- TASK INPUTS -
>> BEGIN
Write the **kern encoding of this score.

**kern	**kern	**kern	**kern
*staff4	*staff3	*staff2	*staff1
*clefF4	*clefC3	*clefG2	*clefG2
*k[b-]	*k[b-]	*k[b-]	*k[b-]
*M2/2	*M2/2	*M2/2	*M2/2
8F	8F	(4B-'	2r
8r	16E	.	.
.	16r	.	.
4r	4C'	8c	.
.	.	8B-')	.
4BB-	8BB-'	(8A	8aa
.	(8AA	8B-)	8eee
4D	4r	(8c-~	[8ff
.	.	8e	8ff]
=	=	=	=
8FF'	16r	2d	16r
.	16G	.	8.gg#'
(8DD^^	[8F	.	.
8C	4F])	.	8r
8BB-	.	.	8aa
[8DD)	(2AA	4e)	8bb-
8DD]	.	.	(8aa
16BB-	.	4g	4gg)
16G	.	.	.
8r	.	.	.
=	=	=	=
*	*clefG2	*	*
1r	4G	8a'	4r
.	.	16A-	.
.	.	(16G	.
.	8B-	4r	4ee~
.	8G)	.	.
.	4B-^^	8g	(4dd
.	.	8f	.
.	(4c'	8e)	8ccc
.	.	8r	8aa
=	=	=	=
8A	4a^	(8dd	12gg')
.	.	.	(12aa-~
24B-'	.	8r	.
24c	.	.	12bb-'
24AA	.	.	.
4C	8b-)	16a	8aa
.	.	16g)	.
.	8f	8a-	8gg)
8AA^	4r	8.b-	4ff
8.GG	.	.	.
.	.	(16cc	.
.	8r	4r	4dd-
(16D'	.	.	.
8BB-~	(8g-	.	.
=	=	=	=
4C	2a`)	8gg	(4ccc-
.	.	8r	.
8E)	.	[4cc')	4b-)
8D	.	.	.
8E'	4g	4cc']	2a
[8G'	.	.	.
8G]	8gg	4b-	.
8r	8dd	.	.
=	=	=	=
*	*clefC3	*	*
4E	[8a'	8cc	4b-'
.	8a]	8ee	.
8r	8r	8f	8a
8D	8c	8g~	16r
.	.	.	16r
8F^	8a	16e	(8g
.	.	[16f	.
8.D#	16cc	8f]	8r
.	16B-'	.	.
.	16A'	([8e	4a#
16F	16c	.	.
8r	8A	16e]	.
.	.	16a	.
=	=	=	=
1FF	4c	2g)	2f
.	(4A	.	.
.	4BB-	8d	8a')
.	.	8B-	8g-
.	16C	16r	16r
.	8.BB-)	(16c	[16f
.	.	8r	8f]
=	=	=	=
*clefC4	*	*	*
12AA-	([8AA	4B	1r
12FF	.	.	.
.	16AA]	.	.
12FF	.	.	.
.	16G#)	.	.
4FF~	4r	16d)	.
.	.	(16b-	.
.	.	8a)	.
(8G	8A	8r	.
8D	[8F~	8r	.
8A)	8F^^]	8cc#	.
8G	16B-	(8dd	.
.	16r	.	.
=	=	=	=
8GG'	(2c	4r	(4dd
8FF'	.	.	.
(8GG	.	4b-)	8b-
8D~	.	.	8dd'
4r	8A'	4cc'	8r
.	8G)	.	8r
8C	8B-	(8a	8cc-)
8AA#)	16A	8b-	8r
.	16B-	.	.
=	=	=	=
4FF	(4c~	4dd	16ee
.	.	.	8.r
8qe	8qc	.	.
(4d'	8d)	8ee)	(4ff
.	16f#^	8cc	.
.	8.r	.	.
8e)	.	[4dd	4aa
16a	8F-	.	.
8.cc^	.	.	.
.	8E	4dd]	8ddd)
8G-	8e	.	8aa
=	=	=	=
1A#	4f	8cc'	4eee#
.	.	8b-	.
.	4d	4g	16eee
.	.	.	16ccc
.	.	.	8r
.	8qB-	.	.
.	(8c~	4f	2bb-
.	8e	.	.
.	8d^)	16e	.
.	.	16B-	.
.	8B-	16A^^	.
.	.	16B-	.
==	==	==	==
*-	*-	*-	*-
>> END
- DIRECTIONS FOR THIS TASK -
Gather every line above that contains the string "kern", and copy each of those lines in full.

- RESPONSE TO THE EXERCISE -
Write the **kern encoding of this score.
**kern	**kern	**kern	**kern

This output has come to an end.